Edit difference data:
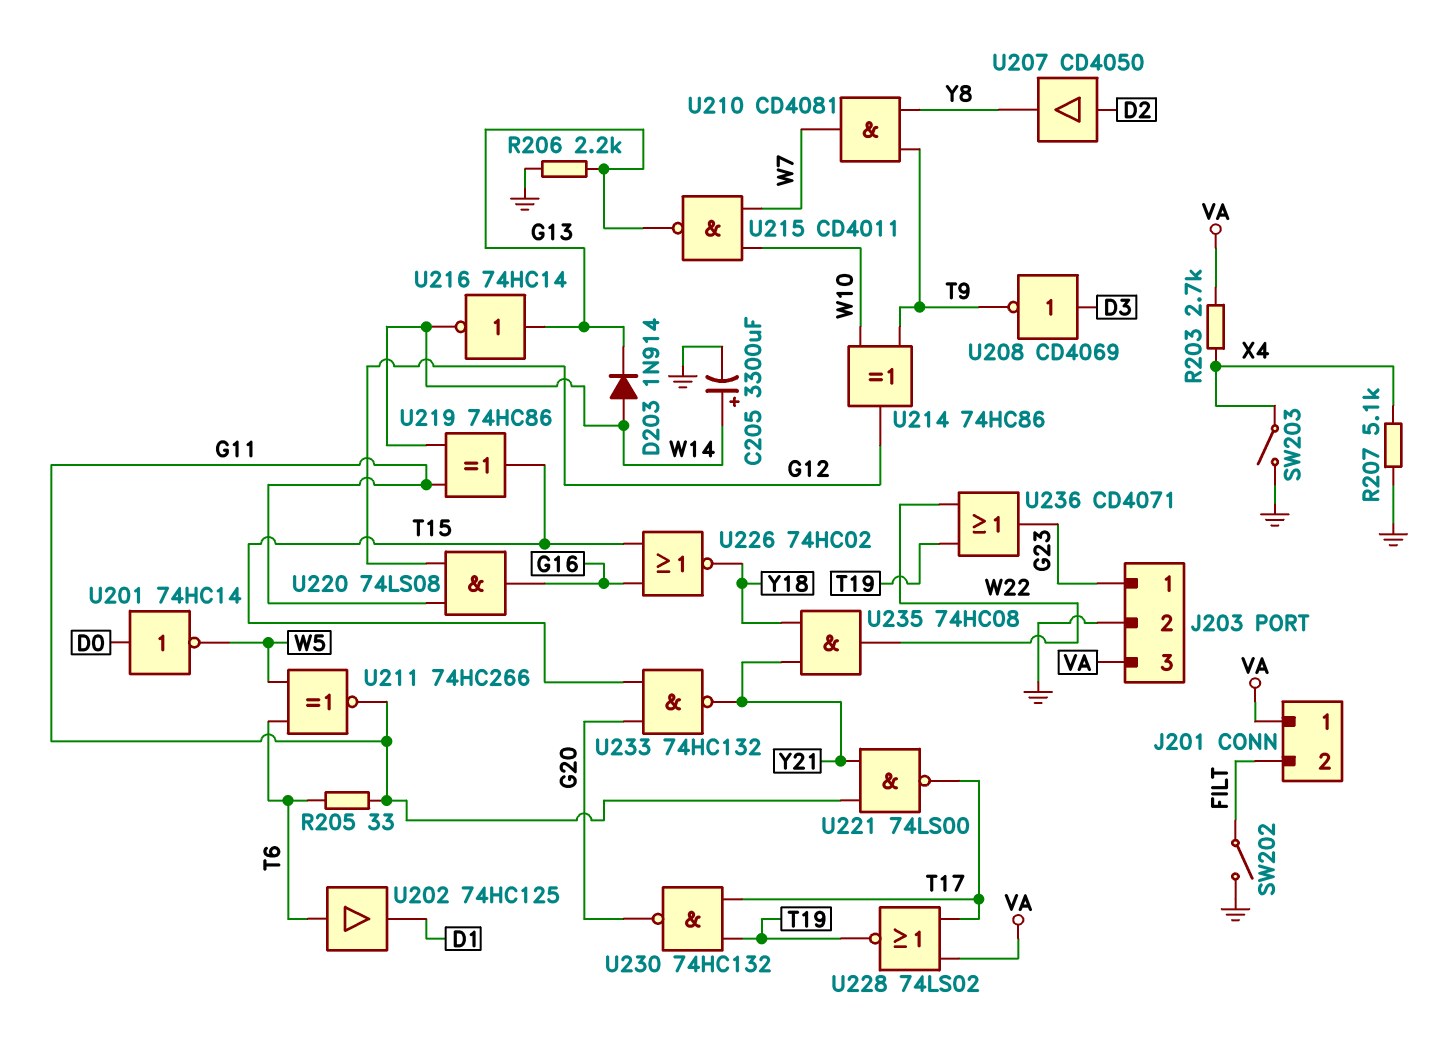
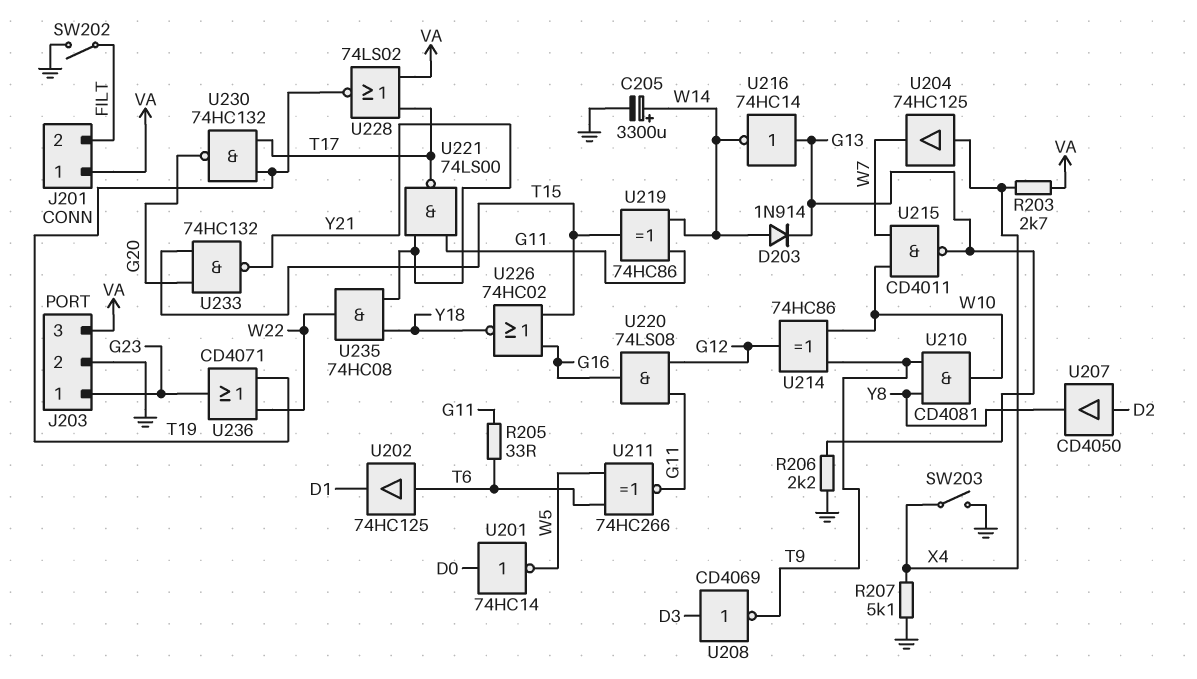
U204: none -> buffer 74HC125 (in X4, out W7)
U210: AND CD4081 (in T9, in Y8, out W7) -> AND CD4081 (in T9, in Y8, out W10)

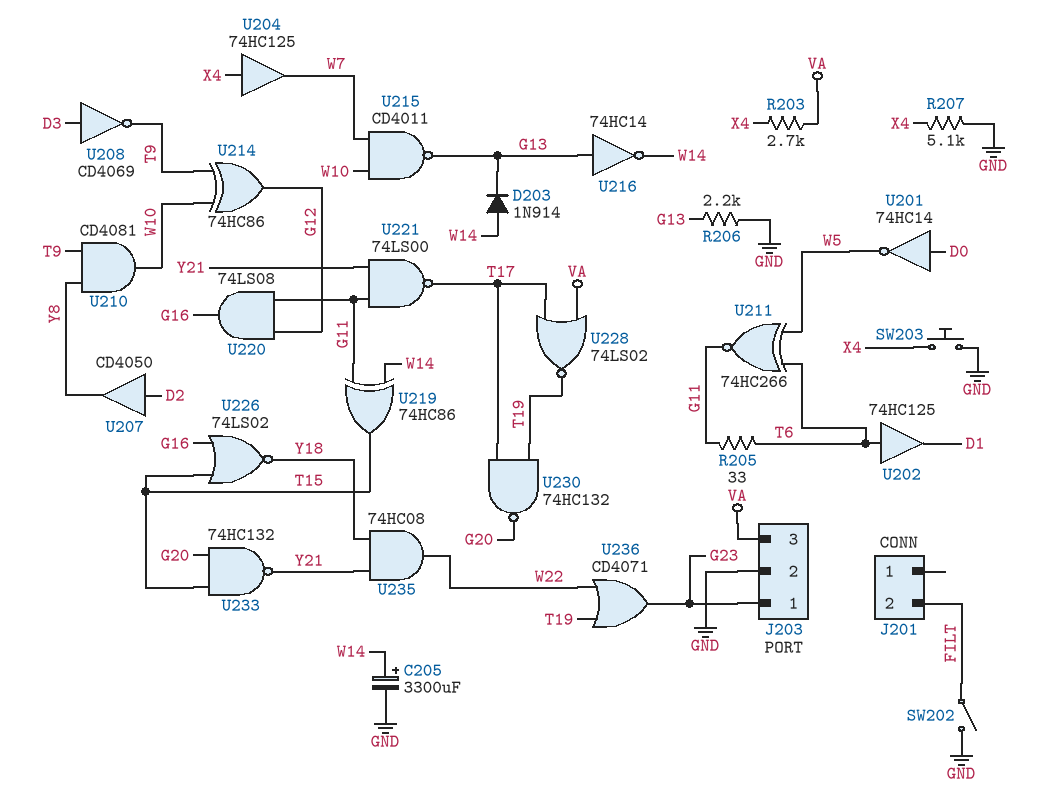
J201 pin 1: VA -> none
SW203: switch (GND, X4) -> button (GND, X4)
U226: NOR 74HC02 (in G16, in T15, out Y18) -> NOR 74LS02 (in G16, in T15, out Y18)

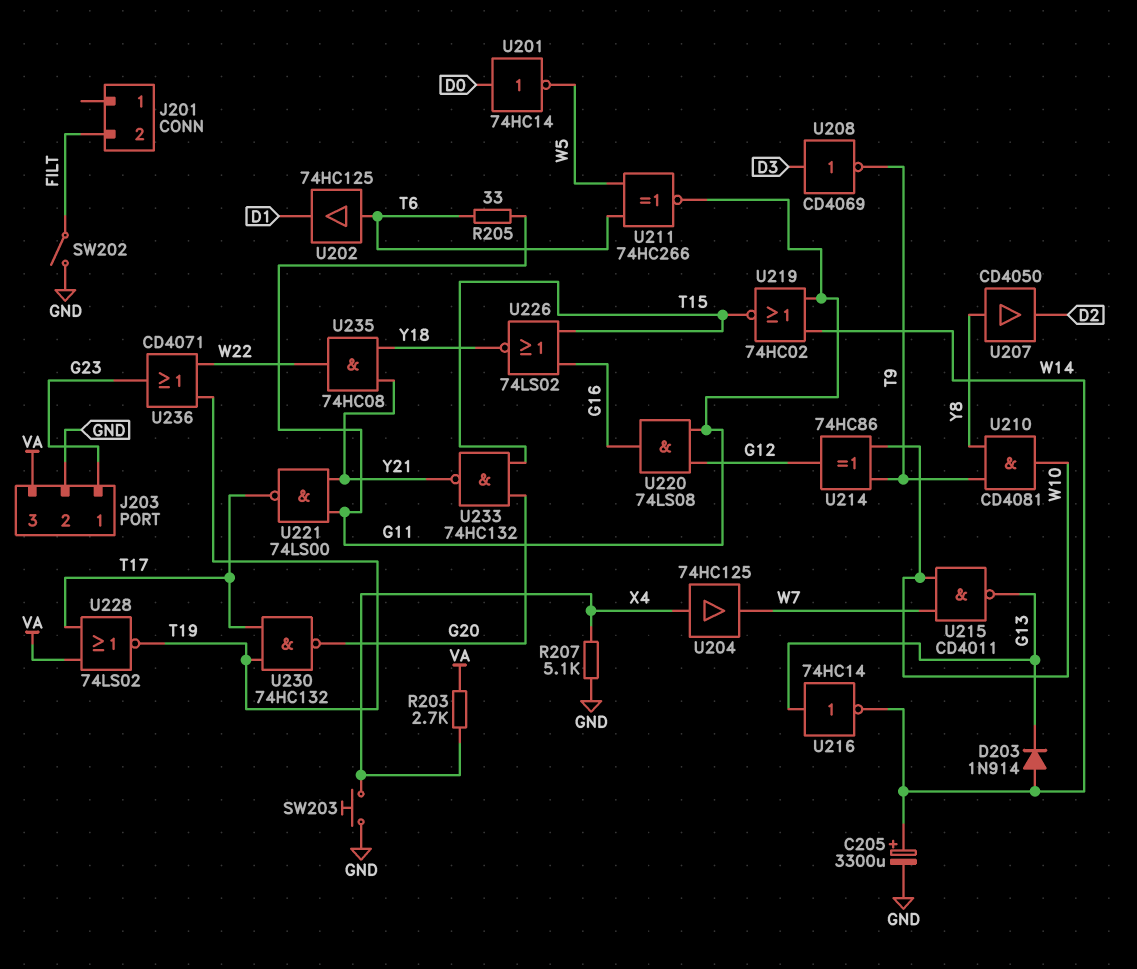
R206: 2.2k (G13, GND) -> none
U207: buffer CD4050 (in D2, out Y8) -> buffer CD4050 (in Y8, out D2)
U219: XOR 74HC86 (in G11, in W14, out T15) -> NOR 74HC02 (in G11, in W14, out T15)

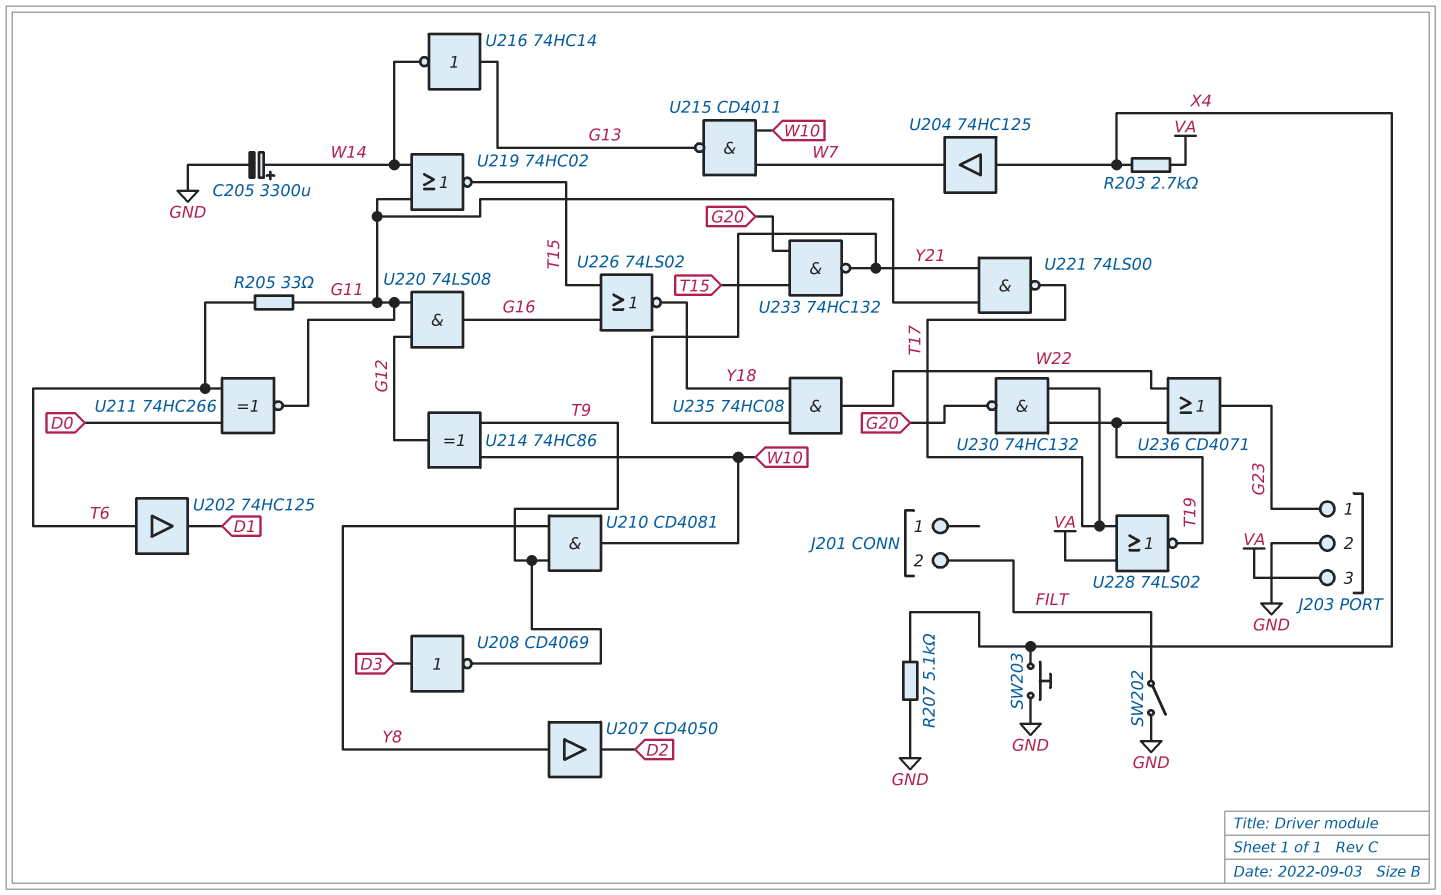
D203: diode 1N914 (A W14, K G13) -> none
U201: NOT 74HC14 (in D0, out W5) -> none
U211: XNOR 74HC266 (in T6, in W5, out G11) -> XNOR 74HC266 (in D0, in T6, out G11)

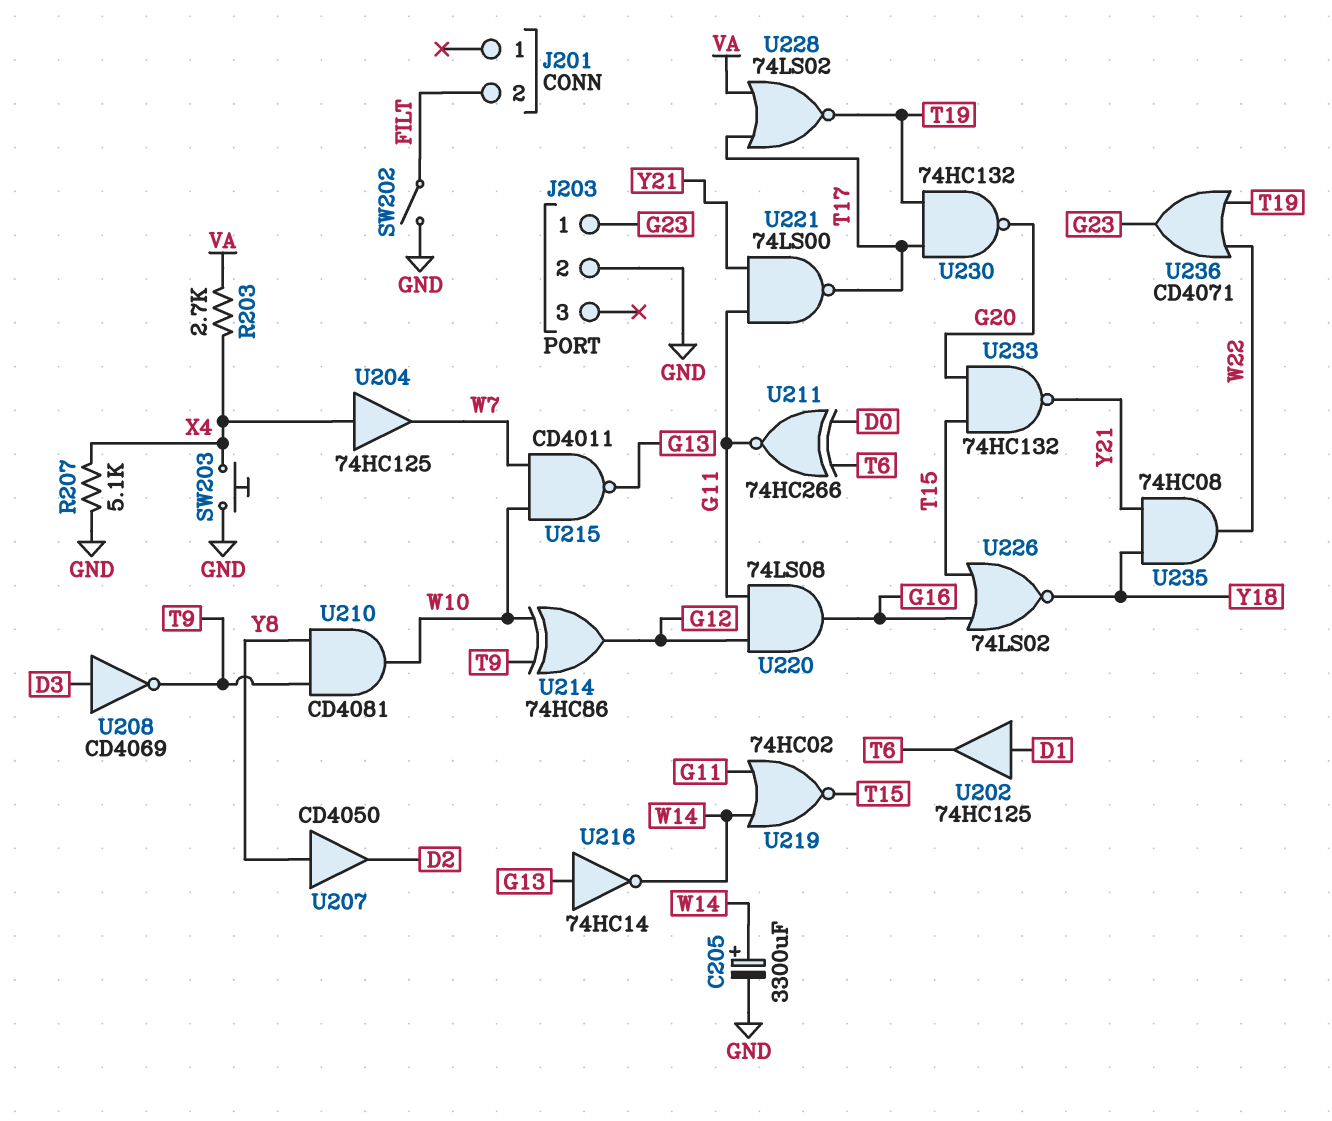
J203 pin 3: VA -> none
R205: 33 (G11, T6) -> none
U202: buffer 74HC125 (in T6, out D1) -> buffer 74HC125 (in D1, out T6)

**Requirement**
Please return all lines above in which the string "none" is found.

**Output for this exercise**
U204: none -> buffer 74HC125 (in X4, out W7)
J201 pin 1: VA -> none
R206: 2.2k (G13, GND) -> none
D203: diode 1N914 (A W14, K G13) -> none
U201: NOT 74HC14 (in D0, out W5) -> none
J203 pin 3: VA -> none
R205: 33 (G11, T6) -> none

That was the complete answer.